Activity: Output every entry exactly as written, but omit the pictures.

Raw data section start

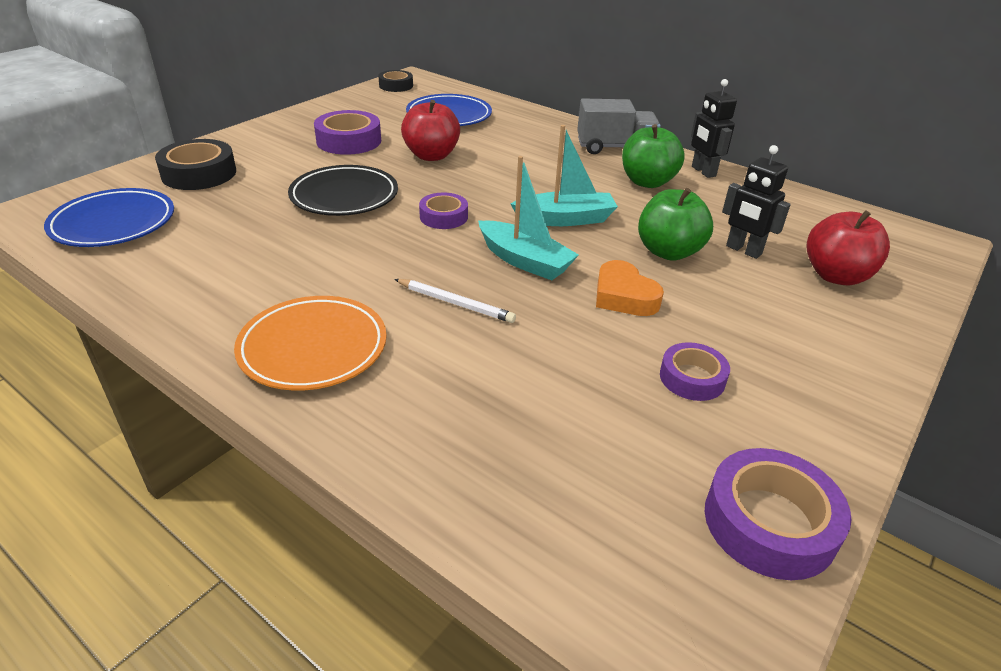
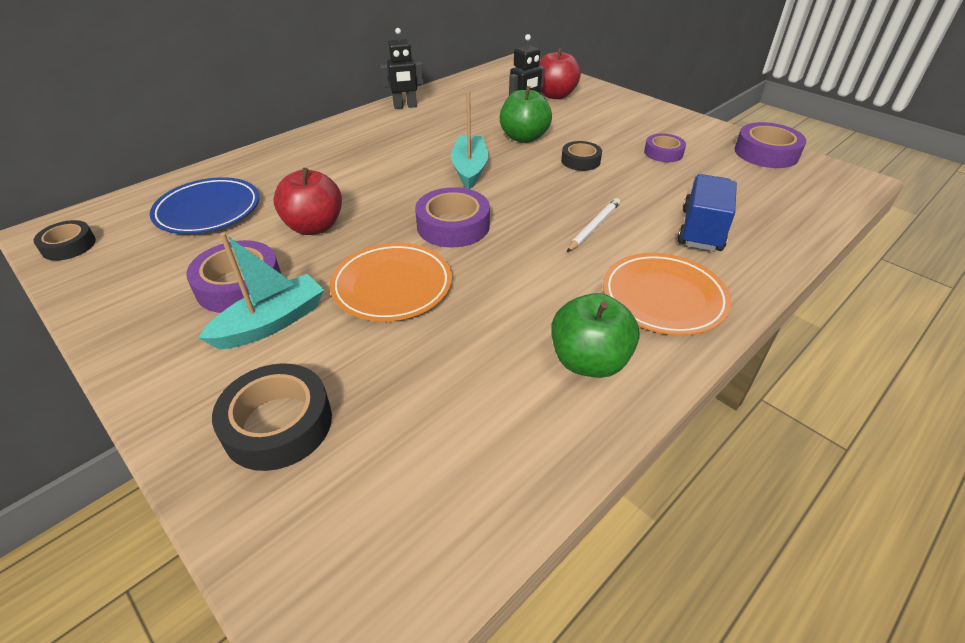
camera: 80 degrees left, 5 degrees up
(113, 223) = (414, 499): blue plate -> none
(344, 196) = (392, 286): black plate -> orange plate
(443, 217) = (453, 226): purple tape -> purple tape, size x1.59
(463, 395) = (701, 230): none -> blue truck
(524, 261) = (533, 192): turquoise boat -> turquoise boat (271, 323)
(615, 147) = (344, 132): grey truck -> none
(624, 296) = (580, 161): orange heart -> black tape
(647, 182) = (415, 129): green apple -> green apple (589, 361)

Raw data section end

Completed task:
camera: 80 degrees left, 5 degrees up
(113, 223) = (414, 499): blue plate -> none
(344, 196) = (392, 286): black plate -> orange plate
(443, 217) = (453, 226): purple tape -> purple tape, size x1.59
(463, 395) = (701, 230): none -> blue truck
(524, 261) = (533, 192): turquoise boat -> turquoise boat (271, 323)
(615, 147) = (344, 132): grey truck -> none
(624, 296) = (580, 161): orange heart -> black tape
(647, 182) = (415, 129): green apple -> green apple (589, 361)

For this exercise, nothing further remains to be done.